--- Dataset extract Enclosed Below ---
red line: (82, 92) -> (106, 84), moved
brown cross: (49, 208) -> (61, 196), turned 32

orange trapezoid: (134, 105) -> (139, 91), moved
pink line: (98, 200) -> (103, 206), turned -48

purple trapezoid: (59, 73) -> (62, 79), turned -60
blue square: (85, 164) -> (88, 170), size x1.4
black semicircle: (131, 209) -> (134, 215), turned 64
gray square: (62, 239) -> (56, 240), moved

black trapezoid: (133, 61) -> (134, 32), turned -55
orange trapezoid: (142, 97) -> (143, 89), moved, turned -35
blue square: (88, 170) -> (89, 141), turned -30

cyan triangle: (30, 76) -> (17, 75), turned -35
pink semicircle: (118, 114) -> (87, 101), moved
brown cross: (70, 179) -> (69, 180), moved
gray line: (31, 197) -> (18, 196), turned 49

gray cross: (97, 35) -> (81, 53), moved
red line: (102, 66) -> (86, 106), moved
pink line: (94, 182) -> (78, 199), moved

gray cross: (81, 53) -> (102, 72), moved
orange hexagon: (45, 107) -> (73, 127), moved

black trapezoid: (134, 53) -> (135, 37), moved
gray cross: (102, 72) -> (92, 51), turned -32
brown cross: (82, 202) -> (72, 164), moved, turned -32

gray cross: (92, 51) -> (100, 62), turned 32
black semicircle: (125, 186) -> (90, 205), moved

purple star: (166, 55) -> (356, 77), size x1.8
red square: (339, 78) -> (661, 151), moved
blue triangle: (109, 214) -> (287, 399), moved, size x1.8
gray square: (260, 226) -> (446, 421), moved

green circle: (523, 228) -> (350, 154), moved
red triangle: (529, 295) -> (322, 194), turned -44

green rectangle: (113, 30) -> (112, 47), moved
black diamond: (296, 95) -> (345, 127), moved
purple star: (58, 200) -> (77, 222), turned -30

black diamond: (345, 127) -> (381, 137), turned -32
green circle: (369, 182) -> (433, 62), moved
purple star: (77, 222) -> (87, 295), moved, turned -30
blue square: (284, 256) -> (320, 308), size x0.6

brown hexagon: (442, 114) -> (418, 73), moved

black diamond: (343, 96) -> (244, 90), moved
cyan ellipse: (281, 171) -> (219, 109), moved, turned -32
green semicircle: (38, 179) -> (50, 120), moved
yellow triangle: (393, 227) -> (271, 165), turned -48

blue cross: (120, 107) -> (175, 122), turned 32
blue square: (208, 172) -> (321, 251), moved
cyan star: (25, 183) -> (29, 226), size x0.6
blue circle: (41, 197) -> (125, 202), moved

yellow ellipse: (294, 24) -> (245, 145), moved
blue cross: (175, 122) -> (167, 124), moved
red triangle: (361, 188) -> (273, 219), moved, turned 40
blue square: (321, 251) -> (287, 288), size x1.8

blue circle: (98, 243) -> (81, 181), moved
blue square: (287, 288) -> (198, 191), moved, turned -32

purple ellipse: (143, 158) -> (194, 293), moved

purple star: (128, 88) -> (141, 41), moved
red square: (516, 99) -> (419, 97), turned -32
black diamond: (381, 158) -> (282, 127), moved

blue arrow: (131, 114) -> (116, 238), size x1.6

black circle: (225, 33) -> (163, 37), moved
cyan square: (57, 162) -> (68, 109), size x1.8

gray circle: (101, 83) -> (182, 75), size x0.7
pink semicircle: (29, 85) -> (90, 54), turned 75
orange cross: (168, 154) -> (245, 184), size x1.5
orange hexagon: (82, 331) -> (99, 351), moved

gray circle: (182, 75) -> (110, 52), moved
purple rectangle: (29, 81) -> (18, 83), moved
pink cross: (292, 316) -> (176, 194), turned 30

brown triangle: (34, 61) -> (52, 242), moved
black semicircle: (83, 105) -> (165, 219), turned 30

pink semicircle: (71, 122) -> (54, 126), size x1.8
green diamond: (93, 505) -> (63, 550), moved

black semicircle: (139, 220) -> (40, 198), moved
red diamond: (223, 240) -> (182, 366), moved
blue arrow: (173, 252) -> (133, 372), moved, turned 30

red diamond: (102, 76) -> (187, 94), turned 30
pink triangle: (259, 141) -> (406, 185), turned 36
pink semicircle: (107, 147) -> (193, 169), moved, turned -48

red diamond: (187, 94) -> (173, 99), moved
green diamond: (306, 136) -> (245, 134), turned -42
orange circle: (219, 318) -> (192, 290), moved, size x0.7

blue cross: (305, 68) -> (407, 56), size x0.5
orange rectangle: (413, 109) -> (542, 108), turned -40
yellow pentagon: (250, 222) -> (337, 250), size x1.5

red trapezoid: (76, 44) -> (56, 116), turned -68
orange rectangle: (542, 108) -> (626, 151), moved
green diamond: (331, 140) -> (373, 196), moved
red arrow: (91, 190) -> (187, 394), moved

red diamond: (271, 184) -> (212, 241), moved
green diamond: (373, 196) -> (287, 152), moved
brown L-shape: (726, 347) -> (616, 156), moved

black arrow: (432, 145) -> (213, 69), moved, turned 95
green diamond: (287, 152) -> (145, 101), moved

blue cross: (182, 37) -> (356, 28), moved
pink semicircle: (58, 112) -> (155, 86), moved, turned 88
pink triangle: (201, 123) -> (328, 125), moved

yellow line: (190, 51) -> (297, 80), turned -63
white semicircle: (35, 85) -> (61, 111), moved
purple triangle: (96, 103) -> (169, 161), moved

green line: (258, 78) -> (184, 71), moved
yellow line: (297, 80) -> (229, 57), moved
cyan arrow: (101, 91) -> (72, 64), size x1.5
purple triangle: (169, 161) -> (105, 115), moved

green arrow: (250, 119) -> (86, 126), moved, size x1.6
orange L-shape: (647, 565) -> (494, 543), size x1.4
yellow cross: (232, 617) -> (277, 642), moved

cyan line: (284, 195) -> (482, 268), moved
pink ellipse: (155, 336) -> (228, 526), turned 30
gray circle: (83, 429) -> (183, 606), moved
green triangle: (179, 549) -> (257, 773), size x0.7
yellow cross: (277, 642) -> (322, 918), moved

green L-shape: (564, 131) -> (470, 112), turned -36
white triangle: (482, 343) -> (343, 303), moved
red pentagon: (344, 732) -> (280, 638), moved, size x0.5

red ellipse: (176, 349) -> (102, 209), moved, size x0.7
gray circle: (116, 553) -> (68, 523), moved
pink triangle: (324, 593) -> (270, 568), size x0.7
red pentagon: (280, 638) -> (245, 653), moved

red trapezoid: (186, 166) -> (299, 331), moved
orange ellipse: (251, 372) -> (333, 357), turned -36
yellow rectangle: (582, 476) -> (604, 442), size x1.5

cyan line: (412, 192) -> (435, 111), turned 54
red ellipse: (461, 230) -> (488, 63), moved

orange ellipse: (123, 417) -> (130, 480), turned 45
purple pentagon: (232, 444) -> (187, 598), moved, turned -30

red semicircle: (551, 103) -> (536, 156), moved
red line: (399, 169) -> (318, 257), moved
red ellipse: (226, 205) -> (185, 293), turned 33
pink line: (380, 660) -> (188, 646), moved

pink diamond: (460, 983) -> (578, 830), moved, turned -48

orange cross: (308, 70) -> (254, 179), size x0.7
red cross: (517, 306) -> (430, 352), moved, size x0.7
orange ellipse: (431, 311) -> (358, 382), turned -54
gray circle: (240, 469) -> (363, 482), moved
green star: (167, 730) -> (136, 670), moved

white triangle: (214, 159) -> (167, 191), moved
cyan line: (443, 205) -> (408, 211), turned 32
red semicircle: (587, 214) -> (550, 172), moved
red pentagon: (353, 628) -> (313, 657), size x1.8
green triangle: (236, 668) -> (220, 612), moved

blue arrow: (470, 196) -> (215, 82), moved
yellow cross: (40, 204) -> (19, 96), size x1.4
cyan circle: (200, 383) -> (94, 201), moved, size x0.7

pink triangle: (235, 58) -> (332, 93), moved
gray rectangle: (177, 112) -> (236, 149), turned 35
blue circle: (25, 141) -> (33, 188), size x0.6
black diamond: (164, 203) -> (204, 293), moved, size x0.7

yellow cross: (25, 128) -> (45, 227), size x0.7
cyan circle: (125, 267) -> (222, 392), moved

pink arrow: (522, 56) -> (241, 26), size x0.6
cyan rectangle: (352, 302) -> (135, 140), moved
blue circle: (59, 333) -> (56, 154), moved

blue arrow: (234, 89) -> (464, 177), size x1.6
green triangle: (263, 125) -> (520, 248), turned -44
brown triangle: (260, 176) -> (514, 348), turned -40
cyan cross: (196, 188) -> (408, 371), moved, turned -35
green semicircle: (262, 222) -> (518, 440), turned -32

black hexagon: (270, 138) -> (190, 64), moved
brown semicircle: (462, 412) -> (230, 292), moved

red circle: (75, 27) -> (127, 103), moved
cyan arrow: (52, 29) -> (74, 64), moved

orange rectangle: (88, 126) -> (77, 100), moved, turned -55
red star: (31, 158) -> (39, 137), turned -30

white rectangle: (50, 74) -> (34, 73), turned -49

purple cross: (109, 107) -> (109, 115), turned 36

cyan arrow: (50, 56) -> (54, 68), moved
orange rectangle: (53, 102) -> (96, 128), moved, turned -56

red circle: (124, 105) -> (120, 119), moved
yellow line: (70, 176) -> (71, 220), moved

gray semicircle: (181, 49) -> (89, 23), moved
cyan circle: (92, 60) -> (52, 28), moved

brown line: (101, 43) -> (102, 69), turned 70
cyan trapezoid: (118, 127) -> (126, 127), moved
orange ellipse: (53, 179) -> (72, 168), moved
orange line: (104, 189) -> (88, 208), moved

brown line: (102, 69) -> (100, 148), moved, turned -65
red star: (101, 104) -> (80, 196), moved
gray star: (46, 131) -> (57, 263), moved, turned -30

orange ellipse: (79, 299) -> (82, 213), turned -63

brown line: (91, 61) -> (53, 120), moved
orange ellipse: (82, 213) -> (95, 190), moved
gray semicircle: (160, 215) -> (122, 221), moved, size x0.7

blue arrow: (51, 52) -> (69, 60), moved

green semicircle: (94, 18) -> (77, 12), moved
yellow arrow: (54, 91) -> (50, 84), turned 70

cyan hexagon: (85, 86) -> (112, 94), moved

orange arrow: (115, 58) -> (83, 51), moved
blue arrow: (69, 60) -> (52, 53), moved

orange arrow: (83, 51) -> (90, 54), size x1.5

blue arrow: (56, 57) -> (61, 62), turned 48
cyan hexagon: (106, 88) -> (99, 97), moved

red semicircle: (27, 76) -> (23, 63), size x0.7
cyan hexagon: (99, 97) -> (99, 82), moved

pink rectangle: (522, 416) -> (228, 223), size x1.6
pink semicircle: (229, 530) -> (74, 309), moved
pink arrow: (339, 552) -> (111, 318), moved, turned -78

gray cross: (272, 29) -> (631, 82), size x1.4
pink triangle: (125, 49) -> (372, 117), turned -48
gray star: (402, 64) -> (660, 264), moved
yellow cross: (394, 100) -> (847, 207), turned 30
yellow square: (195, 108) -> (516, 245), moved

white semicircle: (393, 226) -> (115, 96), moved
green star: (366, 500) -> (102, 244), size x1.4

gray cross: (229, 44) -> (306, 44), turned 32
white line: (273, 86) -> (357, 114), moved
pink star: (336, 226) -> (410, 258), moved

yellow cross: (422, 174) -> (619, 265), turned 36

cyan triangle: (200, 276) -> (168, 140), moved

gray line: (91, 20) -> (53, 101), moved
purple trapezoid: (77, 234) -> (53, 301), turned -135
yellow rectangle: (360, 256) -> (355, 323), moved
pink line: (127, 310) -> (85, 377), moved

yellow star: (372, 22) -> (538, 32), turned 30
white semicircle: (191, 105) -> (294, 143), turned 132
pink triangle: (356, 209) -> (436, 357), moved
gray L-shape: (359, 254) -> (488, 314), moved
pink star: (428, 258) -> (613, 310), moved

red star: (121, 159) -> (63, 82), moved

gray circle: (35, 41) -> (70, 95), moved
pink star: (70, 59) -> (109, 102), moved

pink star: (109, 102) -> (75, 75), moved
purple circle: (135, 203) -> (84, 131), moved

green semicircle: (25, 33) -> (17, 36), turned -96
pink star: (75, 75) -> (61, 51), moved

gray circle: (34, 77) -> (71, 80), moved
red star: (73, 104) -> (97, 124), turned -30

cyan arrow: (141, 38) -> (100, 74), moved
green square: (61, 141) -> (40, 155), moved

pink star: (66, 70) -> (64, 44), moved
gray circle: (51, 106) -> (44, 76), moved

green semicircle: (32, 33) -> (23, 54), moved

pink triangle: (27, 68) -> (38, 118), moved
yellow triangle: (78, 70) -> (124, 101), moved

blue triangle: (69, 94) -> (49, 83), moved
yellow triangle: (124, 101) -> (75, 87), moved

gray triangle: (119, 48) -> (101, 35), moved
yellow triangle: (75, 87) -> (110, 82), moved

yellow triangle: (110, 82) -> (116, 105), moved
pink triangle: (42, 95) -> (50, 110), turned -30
--- End of Enclosed Dataset extract ---
= Problem details =
Copy out, exactly and alone, the lines of the entries above between the ones holding "blue cross: (175, 122) -> (167, 124), moved" and "black diamond: (381, 158)", inclusive.

= Solution to this task =
blue cross: (175, 122) -> (167, 124), moved
red triangle: (361, 188) -> (273, 219), moved, turned 40
blue square: (321, 251) -> (287, 288), size x1.8

blue circle: (98, 243) -> (81, 181), moved
blue square: (287, 288) -> (198, 191), moved, turned -32

purple ellipse: (143, 158) -> (194, 293), moved

purple star: (128, 88) -> (141, 41), moved
red square: (516, 99) -> (419, 97), turned -32
black diamond: (381, 158) -> (282, 127), moved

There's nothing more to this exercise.